Stored records:

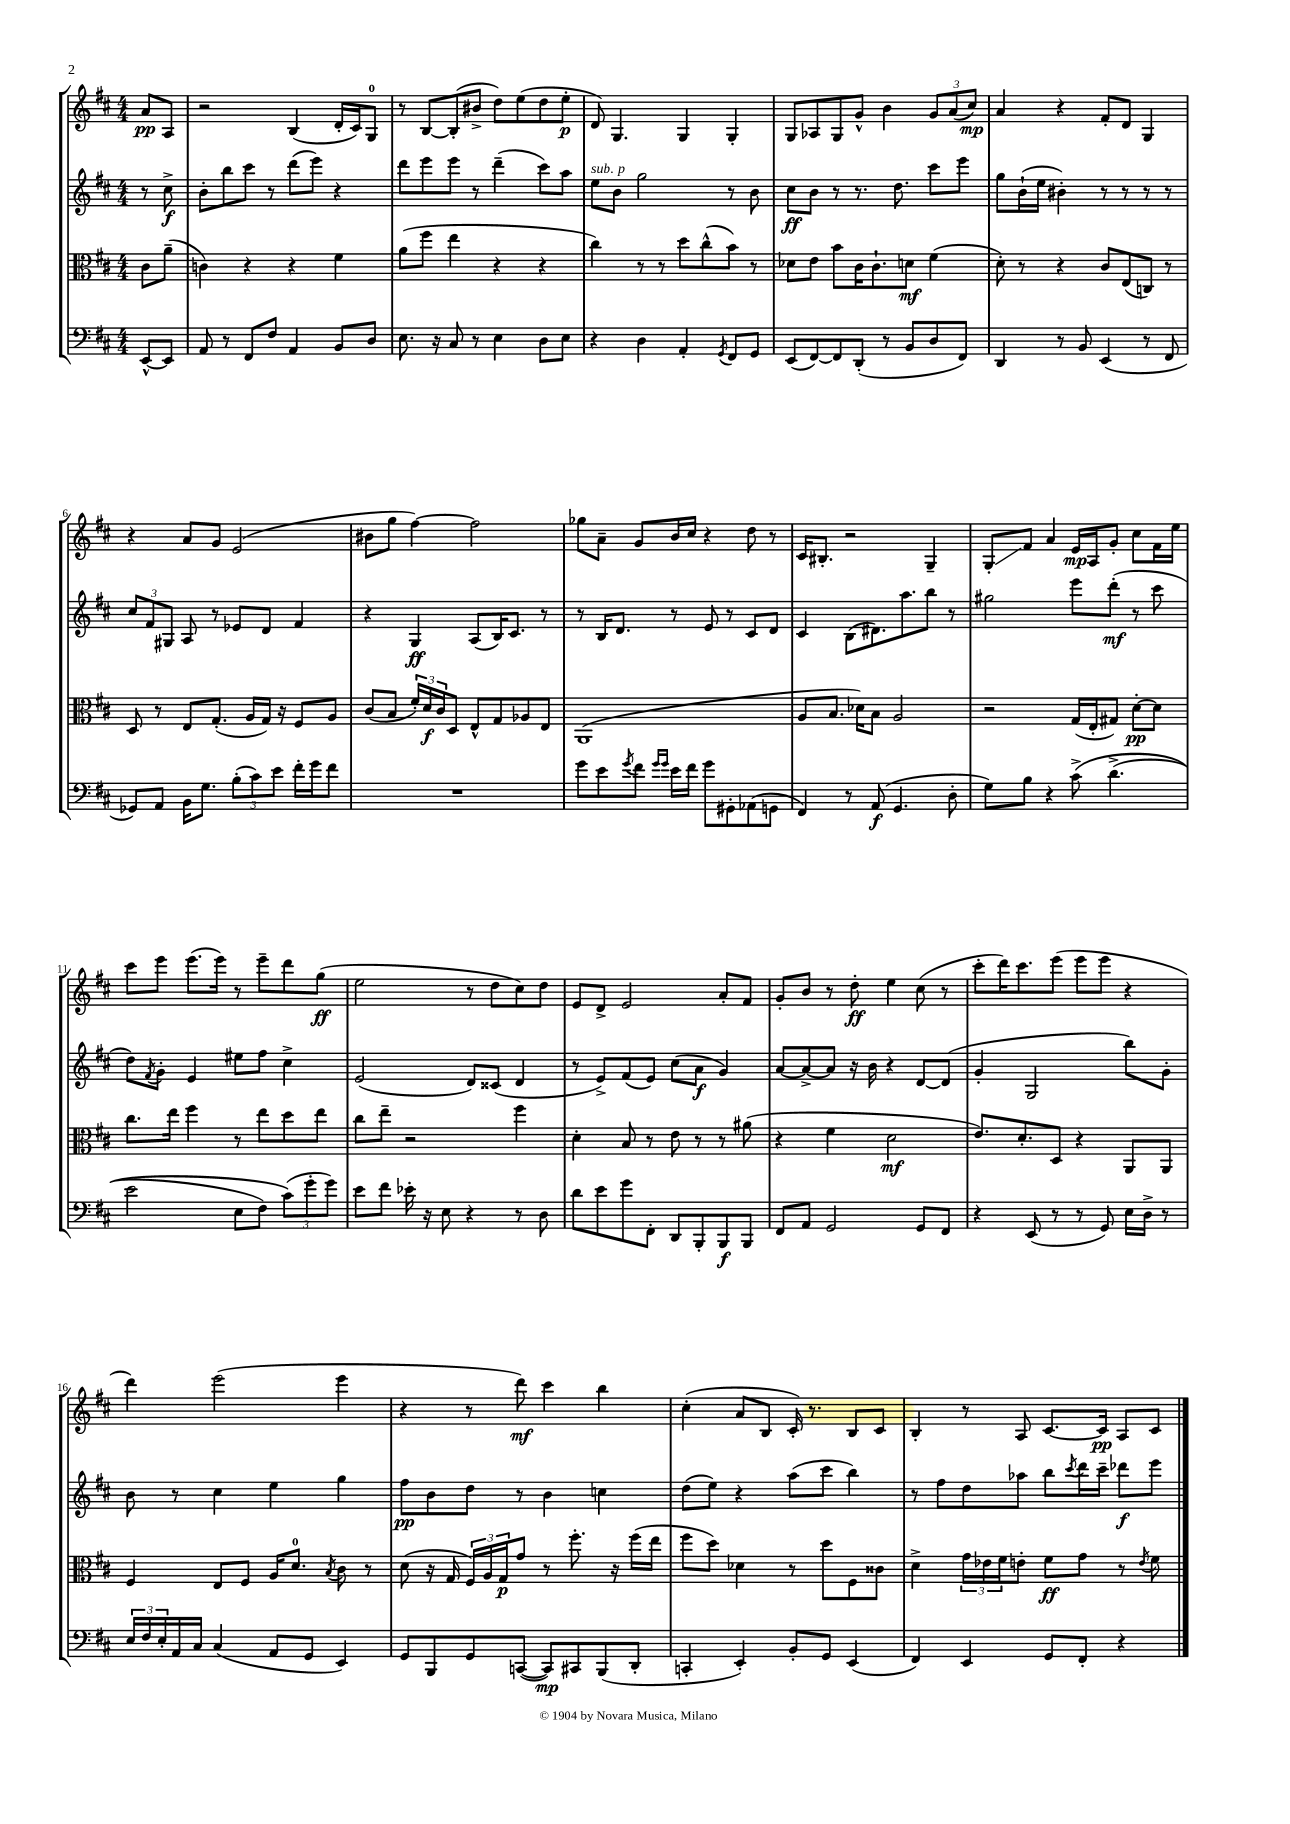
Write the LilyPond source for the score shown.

<<
\new StaffGroup <<
\new Staff = "s0" {
    \clef treble \key d \major \numericTimeSignature \time 4/4 \partial 4
    a'8\pp a8 |
    r2 b4( d'16-. cis'16) g8-0 |
    r8 b8~ b8-.( bis'8-> d''8) e''8( d''8 e''8-.\p |
    d'8) g4. g4 g4-. |
    g8 aes8 g8 g'8-^ b'4 \tuplet 3/2 { g'8 a'8( cis''8\mp) } |
    a'4 r4 fis'8-. d'8 g4 |
    r4 a'8 g'8 e'2( |
    bis'8 g''8 fis''4~) fis''2 |
    ges''8 a'8-- g'8 b'16 cis''16 r4 d''8 r8 |
    cis'16 bis8.-. r2 g4-- |
    g8-.\glissando fis'8 a'4 e'16\mp a16 g'8-. cis''8 fis'16 e''16 |
    cis'''8 e'''8 e'''8.( e'''16) r8 e'''8-- d'''8 g''8\ff( |
    e''2 r8 d''8 cis''8) d''8 |
    e'8 d'8-> e'2 a'8-. fis'8 |
    g'8-. b'8 r8 d''8-.\ff e''4 cis''8( r8 |
    cis'''8-. d'''16) cis'''8. e'''8( e'''8 e'''8 r4 |
    d'''4) e'''2( e'''4 |
    r4 r8 d'''8\mf) cis'''4 b''4 |
    cis''4-.( a'8 b8 cis'16-.) r8. b8 cis'8 |
    b4-. r8 a8 cis'8.~ cis'16\pp a8 cis'8 \bar "|." |
}
\new Staff = "s1" {
    \clef treble \key d \major \numericTimeSignature \time 4/4 \partial 4
    r8 cis''8->\f |
    b'8-. b''8 cis'''8 r8 d'''8( e'''8) r4 |
    d'''8 e'''8 e'''8 r8 d'''4--( cis'''8) a''8 |
    e''8^\markup { \italic "sub. p" } b'8 g''2 r8 b'8 |
    cis''8\ff b'8 r8 r8. d''8. cis'''8 e'''8 |
    g''8 b'16-!( e''16 bis'4-.) r8 r8 r8 r8 |
    \tuplet 3/2 { cis''8 fis'8 gis8 } a8 r8 ees'8 d'8 fis'4 |
    r4 g4\ff a8( b16) cis'8. r8 |
    r8 b16 d'8. r8 e'8 r8 cis'8 d'8 |
    cis'4 b8( dis'8.) a''8. b''8 r8 |
    gis''2 e'''8 d'''8-.\mf( r8 cis'''8 |
    d''8) \acciaccatura { fis'8 } g'8-. e'4 eis''8 fis''8 cis''4-> |
    e'2( d'8) cisis'8( d'4 |
    r8 e'8->) fis'8( e'8) cis''8( a'8\f g'4) |
    a'8~ a'8~-> a'8 r16 b'16 r4 d'8~ d'8( |
    g'4-. g2 b''8) g'8-. |
    b'8 r8 cis''4 e''4 g''4 |
    fis''8\pp b'8 d''8 r8 b'4 c''4 |
    d''8( e''8) r4 a''8( cis'''8 b''4) |
    r8 fis''8 d''8 aes''8 b''8 \acciaccatura { cis'''8 } d'''16 cis'''16-- des'''8\f e'''8 \bar "|." |
}
\new Staff = "s2" {
    \clef alto \key d \major \numericTimeSignature \time 4/4 \partial 4
    cis'8 a'8--( |
    c'4) r4 r4 fis'4 |
    a'8( fis''8 e''4 r4 r4 |
    cis''4) r8 r8 d''8 cis''8-^( b'8) r8 |
    des'8 e'8 b'8 cis'16 cis'8.-! d'8\mf fis'4( |
    d'8-.) r8 r4 cis'8 e8( c8) r8 |
    d8 r8 e8 g8.-.( a16 g16) r16 fis8 a8 |
    cis'8( b8 \tuplet 3/2 { fis'16-.) d'16\f cis'16 } d8 e8-^ g8 aes8 e8 |
    a,1( |
    a8 b8. des'16) b8 a2 |
    r2 g16( e16-. gis8) d'8~-.\pp d'8 |
    cis''8. e''16 fis''4 r8 e''8 d''8 e''8 |
    cis''8 e''8-- r2 fis''4 |
    d'4-. b8 r8 e'8 r8 r8 ais'8( |
    r4 fis'4 d'2\mf |
    e'8.) d'8.-. d8 r4 a,8 a,8 |
    fis4 e8 fis8 a16 d'8.-0 \acciaccatura { b8 } cis'8 r8 |
    d'8( r16 g16 \tuplet 3/2 { fis16) a16 g16\p } g'8 r8 fis''8.-. r16 fis''16( e''16 |
    fis''8 d''8) des'4 r8 d''8 fis8 cisis'8 |
    d'4-> \tuplet 3/2 { g'16 ees'16 fis'16 } e'8-. fis'8\ff g'8 r8 \acciaccatura { e'8 } fis'8 \bar "|." |
}
\new Staff = "s3" {
    \clef bass \key d \major \numericTimeSignature \time 4/4 \partial 4
    e,8~-^ e,8 |
    a,8 r8 fis,8 fis8 a,4 b,8 d8 |
    e8. r16 cis8 r8 e4 d8 e8 |
    r4 d4 a,4-. \acciaccatura { g,8 } fis,8 g,8 |
    e,8( fis,8~) fis,8 d,8-.( r8 b,8 d8 fis,8) |
    d,4 r8 b,8 e,4( r8 fis,8 |
    ges,8) a,8 b,16 g8. \tuplet 3/2 { b8-.( cis'8) e'8 } fis'16-. g'16 fis'8 |
    R1 |
    g'8 e'8 \acciaccatura { g'8 } fis'8 \grace { g'16 g'16 } e'16 fis'16 g'8 gis,8-. aes,8( g,8 |
    fis,4) r8 a,8\f( g,4. d8-. |
    g8) b8 r4 cis'8->\( d'4.->( |
    e'2 e8 fis8) \tuplet 3/2 { cis'8(\) g'8-. g'8) } |
    e'8 fis'8 ees'16-. r16 e8 r4 r8 d8 |
    d'8 e'8 g'8 fis,8-. d,8 b,,8-. b,,8\f b,,8 |
    fis,8 a,8 g,2 g,8 fis,8 |
    r4 e,8( r8 r8 g,8) e16 d16-> r8 |
    \tuplet 3/2 { e16 fis16 e16-. } a,16 cis16 cis4( a,8 g,8 e,4) |
    g,8 b,,8 g,8 c,8~( c,8\mp) cis,8 b,,8( d,8-. |
    c,4-. e,4-.) b,8-. g,8 e,4( |
    fis,4) e,4 g,8 fis,8-. r4 \bar "|." |
}
>>
>>
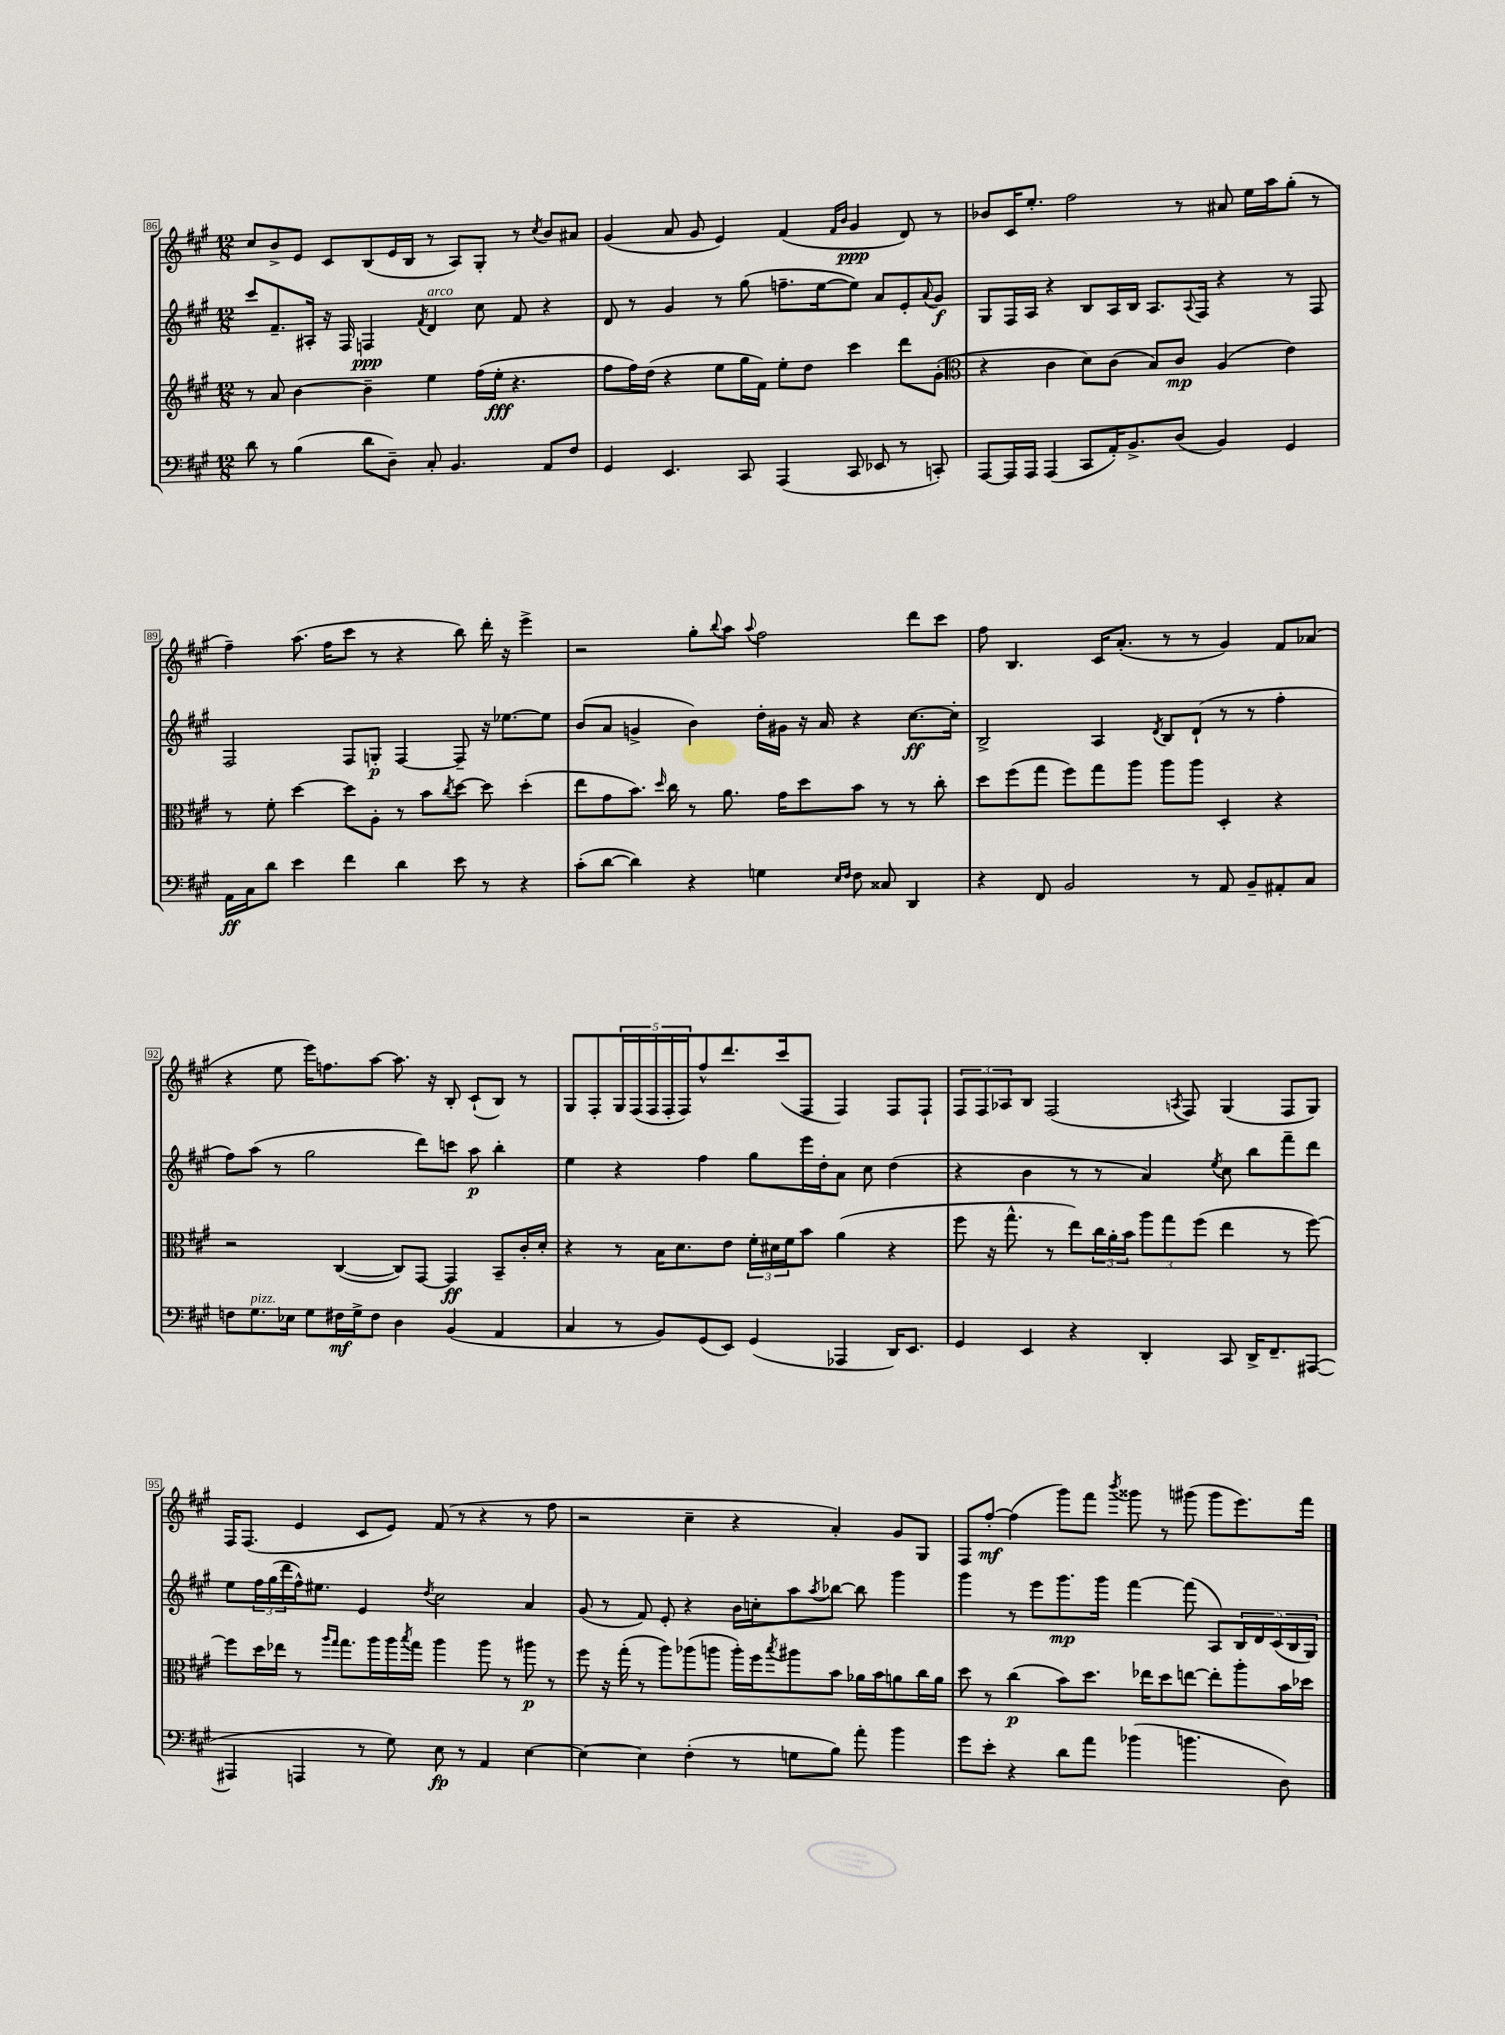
<<
\new StaffGroup <<
\new Staff = "s0" {
    \clef treble \key a \major \numericTimeSignature \time 12/8
    cis''8 b'8-> e'8 cis'8 b8( e'16 b16 r8 a8) gis8-. r8 \acciaccatura { cis''8 } b'8 ais'8 |
    gis'4( a'8 gis'8 e'4) fis'4( \grace { fis'16 b'16 } gis'4\ppp d'8) r8 |
    bes'8 cis'16 e''8.-. fis''2 r8 ais'8 e''16 a''16 gis''8-.( r8 |
    fis''4--) a''8.( fis''16 cis'''8 r8 r4 b''8) d'''16-. r16 e'''4-> |
    r2 gis''8-. \appoggiatura { b''8 } a''8 \appoggiatura { a''8 } fis''2 d'''8 cis'''8 |
    fis''8 b4. cis'16 a'8.-.( r8 r8 gis'4) fis'8 aes'8( |
    r4 e''8 e'''16) f''8. a''8~ a''8. r16 b8-. cis'8-!( b8) r8 |
    gis8 fis8-. \tuplet 5/4 { gis16 fis16( fis16 fis16-. fis16) } fis''8-^ d'''8. cis'''16( fis8 fis4) fis8 fis8-! |
    \tuplet 3/2 { fis8 fis8 aes8 } b8 fis2( \acciaccatura { a8 } fis8) gis4( fis8 gis8) |
    fis16 fis8.( e'4 cis'8 e'8) fis'8( r8 r4 r8 fis''8 |
    r2 cis''4-- r4 a'4-.) gis'8 gis8 |
    fis8 fis''8~-.\mf fis''4( gis'''8) fis'''8 \acciaccatura { b'''8 } gisis'''8 r8 gis'''8( gis'''8 e'''8.) fis'''16 \bar "|." |
}
\new Staff = "s1" {
    \clef treble \key a \major \numericTimeSignature \time 12/8
    cis'''8 fis'8.-- ais16-. r16 fis16 f4\ppp \acciaccatura { fis'8 } d'4^\markup { \italic "arco" } cis''8 fis'8 r4 |
    d'8 r8 gis'4 r8 gis''8( f''8.-- e''16~ e''8) a'8 e'8-. \appoggiatura { a'8 } gis'8\f |
    gis8 fis16 a16 r4 b8 a16 b16 a8. \appoggiatura { a8 } fis16 r4 r8 fis8 |
    fis2 fis8 g8-.\p fis4~ fis8-- r16 ees''8.~ ees''8 |
    b'8( a'8 g'4-> b'4) d''16-. gis'16 r16 a'16 r4 cis''8.~\ff cis''16-. |
    b2-> a4 \acciaccatura { d'8 } b8 d'8-!( r8 r8 fis''4-. |
    fis''8) a''8( r8 gis''2 d'''8) c'''8 a''8\p b''4-. |
    e''4 r4 fis''4 gis''8 e'''16 d''16-. a'8 cis''8 d''4( |
    r4 b'4 r8 r8 a'4) \acciaccatura { e''8 } cis''8 b''8 fis'''8-- d'''8 |
    e''8 \tuplet 3/2 { fis''16 gis''16( d'''16 } fis''16-^) eis''8. e'4 \acciaccatura { d''8 } cis''2 a'4 |
    gis'8( r8 fis'8) e'8-. r4 b'16 c''16-. a''8 \acciaccatura { a''8 } bes''8~ bes''8 gis'''4 |
    gis'''4 r8 e'''8 gis'''8.\mp gis'''16 fis'''4~ fis'''8( a8) \tuplet 5/4 { b16 d'16 cis'16( b16 gis16) } \bar "|." |
}
\new Staff = "s2" {
    \clef treble \key a \major \numericTimeSignature \time 12/8
    r8 a'8 b'4~ b'4-- e''4 fis''16( e''16-.\fff r4. |
    fis''8 fis''16) d''16( r4 e''8 gis''16 fis'16) e''8-. d''8 cis'''4 d'''8 gis'8-.( |
    \clef alto r4 cis'4 d'8) cis'8( b8) cis'8\mp a4( e'4) |
    r8 fis'8-. d''4~ d''8 a8-. r8 b'8 \acciaccatura { cis''8 } d''8~ d''8 d''4-.( |
    e''8 gis'8 b'8.) \grace { d''16 } cis''16 r8 a'8. gis'16 d''8 b'8 r8 r8 cis''8-. |
    d''8 fis''8( gis''8 fis''8) gis''8 a''8 a''8 a''8 d4-. r4 |
    r2 cis4~( cis8) gis,8~ gis,4\ff b,8-- cis'16-. d'16-. |
    r4 r8 b16 d'8. e'8 \tuplet 3/2 { fis'16-. dis'16 fis'16 } b'8 a'4( r4 |
    fis''8 r16 gis''8.-^ r8 e''8) \tuplet 3/2 { cis''16 a'16-. b'16 } \tuplet 3/2 { a''8 gis''8 fis''8( } e''4 r8 fis''8~) |
    fis''8 d''16 ees''16 r8 \grace { a''16 gis''16 } gis''8. a''16 a''16 \acciaccatura { b''8 } gis''16 a''4 a''8 r8 ais''8\p r8 |
    fis''8 r16 gis''16-.( r8 a''8) aes''8( a''8 a''16-.) fis''16 \acciaccatura { b''8 } ais''8 b'8 aes'16 b'16 a'8 cis''16 a'16 |
    d''8 r8 cis''4\p( b'8) d''8. ees''16 d''8 e''8~ e''8-. a''8-. b'16 des''16 \bar "|." |
}
\new Staff = "s3" {
    \clef bass \key a \major \numericTimeSignature \time 12/8
    d'8 r8 b4( d'8 d8--) cis8-. b,4. a,8 fis8 |
    gis,4 e,4. cis,8 a,,4( cis,8 ees,8 r8 c,8-.) |
    a,,8~ a,,16 a,,16 a,,4( cis,8 a,16-.) b,8.-> d8( b,4) gis,4 |
    a,16\ff cis16 d'8 e'4 fis'4 d'4 e'8 r8 r4 |
    cis'8-.( d'8~ d'4) r4 g4 \grace { e16 fis16 } fis8 cisis8 d,4 |
    r4 fis,8 b,2 r8 a,8 b,8-- ais,8-. cis8 |
    f8 gis8.^\markup { \italic "pizz." } ees16 gis8 fis16\mf gis16-> fis8 d4 b,4( a,4 |
    cis4 r8 b,8) gis,8( e,8) gis,4( aes,,4 d,16) e,8. |
    gis,4 e,4 r4 d,4-. cis,8 d,16-> fis,8.-- ais,,8~( |
    ais,,4 a,,4 r8 gis8) e8\fp r8 a,4 e4~ |
    e4~ e4 fis4-.( r8 g8 b8) a'8-. b'4 |
    gis'8 e'8-. r4 d'8 a'8 bes'4( b'4. d8) \bar "|." |
}
>>
>>
\layout { \context { \Score currentBarNumber = #86 \override BarNumber.stencil = #(make-stencil-boxer 0.1 0.3 ly:text-interface::print) } }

AIM OF THE EXERCISE ->
How many lines in the entries above contain the string "appoggiatura"? Give only the number.

ANSWER TO THE TASK ->
3